**** Supplied records ****
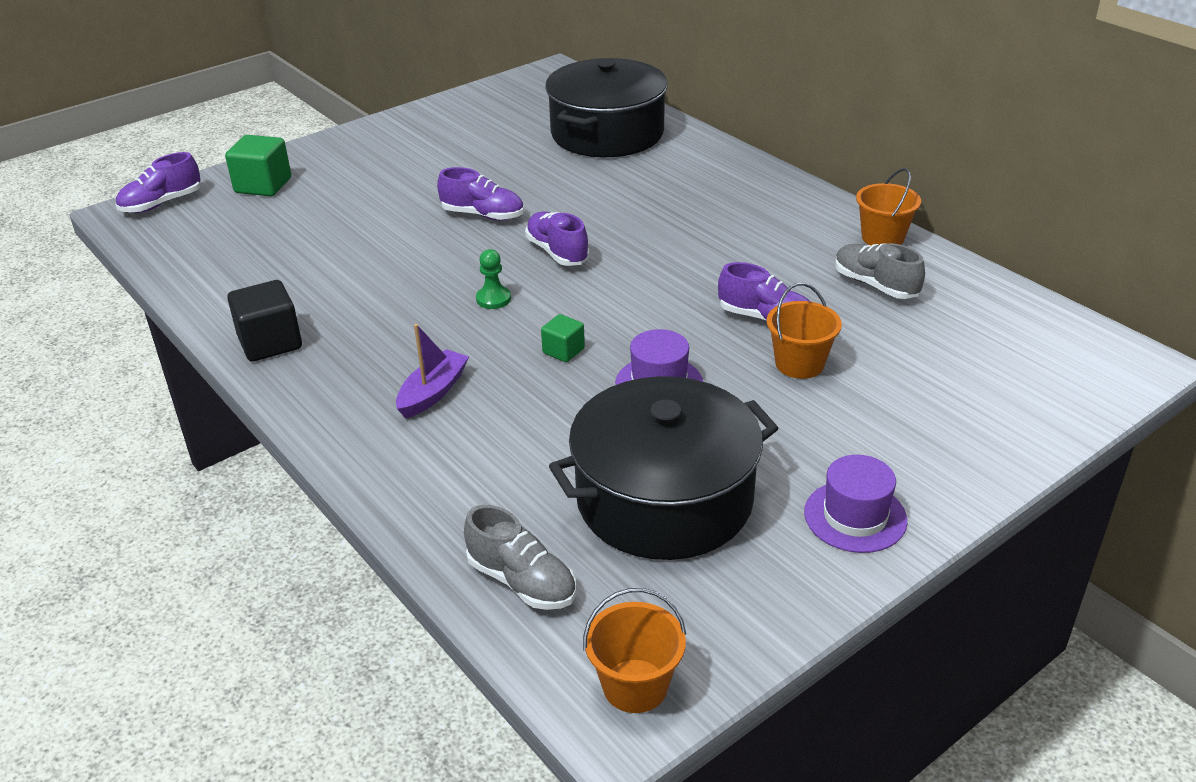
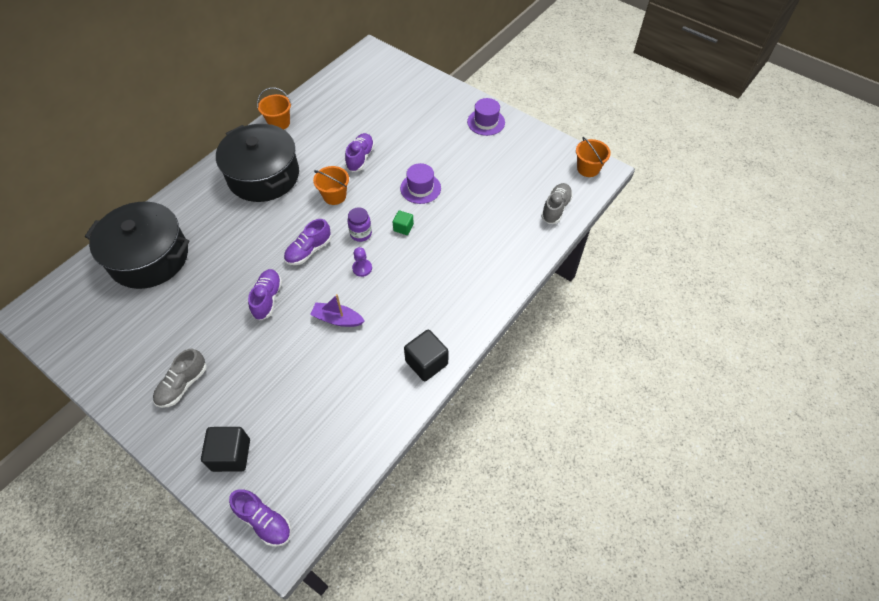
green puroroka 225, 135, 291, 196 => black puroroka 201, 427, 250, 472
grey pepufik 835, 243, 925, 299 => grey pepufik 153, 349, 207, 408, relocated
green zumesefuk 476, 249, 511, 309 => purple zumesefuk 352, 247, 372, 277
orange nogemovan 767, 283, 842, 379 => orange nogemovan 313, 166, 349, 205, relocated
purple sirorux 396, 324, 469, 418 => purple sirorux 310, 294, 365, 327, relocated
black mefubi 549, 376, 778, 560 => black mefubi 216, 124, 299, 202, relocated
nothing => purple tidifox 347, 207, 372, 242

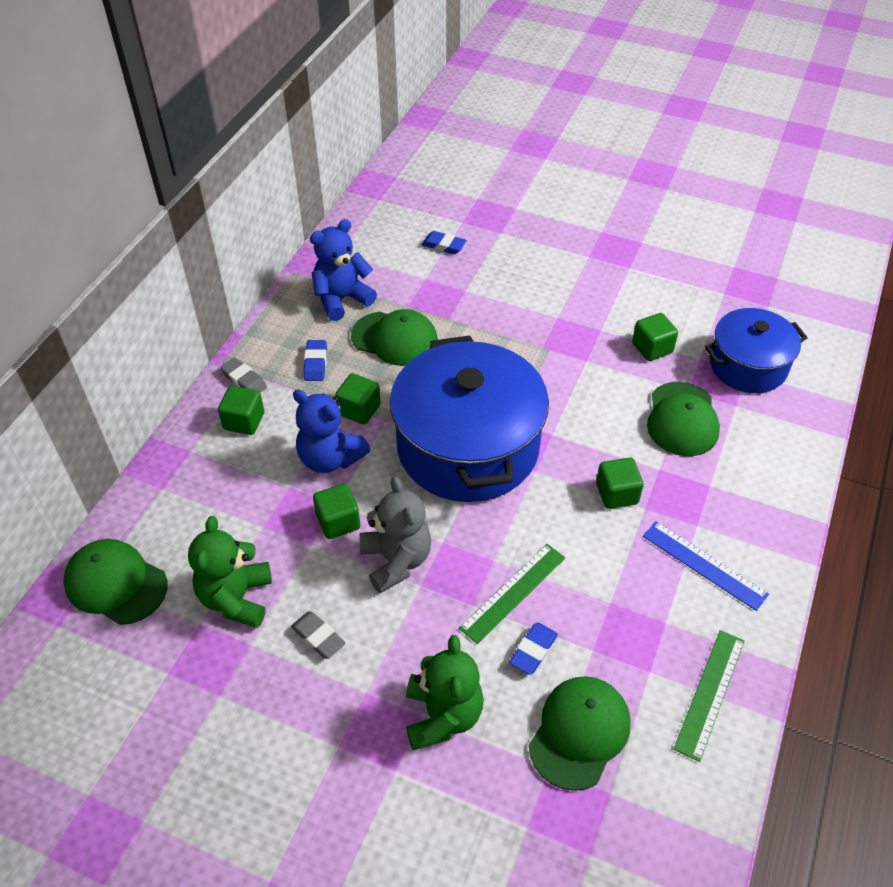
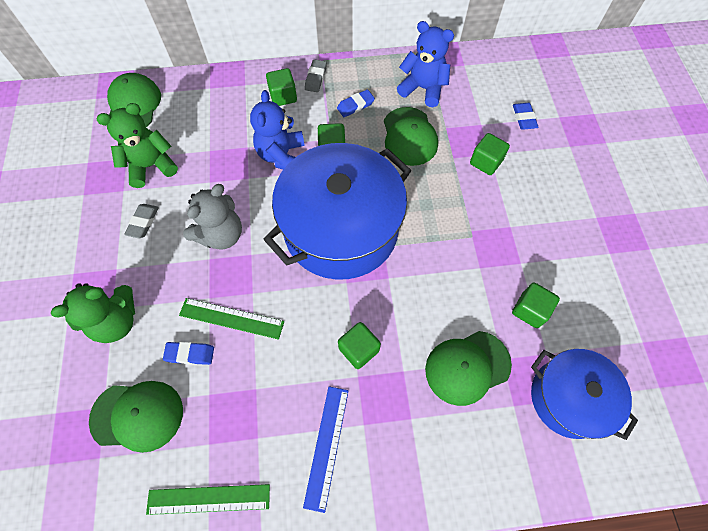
green puroroka 313, 484, 360, 539 => green puroroka 470, 133, 510, 175, relocated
****
Prompt:
Without reproducing any picture, repeat exactly the lines from the one containing "grey pepufik 835, 243, 925, 299" through the last line of the material above, both ends included.

Solution to the problem:
grey pepufik 835, 243, 925, 299 => grey pepufik 153, 349, 207, 408, relocated
green zumesefuk 476, 249, 511, 309 => purple zumesefuk 352, 247, 372, 277
orange nogemovan 767, 283, 842, 379 => orange nogemovan 313, 166, 349, 205, relocated
purple sirorux 396, 324, 469, 418 => purple sirorux 310, 294, 365, 327, relocated
black mefubi 549, 376, 778, 560 => black mefubi 216, 124, 299, 202, relocated
nothing => purple tidifox 347, 207, 372, 242

green puroroka 313, 484, 360, 539 => green puroroka 470, 133, 510, 175, relocated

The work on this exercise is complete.